Find the line that contains "SERVO1: SG90 -> MG90S". Restate it and each following line exactly, through the end of the records.
..........
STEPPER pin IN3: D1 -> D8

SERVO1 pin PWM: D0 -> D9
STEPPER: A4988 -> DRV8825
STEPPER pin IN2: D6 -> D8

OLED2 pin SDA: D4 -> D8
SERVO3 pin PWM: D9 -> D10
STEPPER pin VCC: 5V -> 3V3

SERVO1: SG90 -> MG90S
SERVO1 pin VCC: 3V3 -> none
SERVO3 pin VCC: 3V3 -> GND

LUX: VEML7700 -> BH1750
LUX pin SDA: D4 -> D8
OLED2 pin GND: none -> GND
..........
◆ FINISHED TASK ◆
SERVO1: SG90 -> MG90S
SERVO1 pin VCC: 3V3 -> none
SERVO3 pin VCC: 3V3 -> GND

LUX: VEML7700 -> BH1750
LUX pin SDA: D4 -> D8
OLED2 pin GND: none -> GND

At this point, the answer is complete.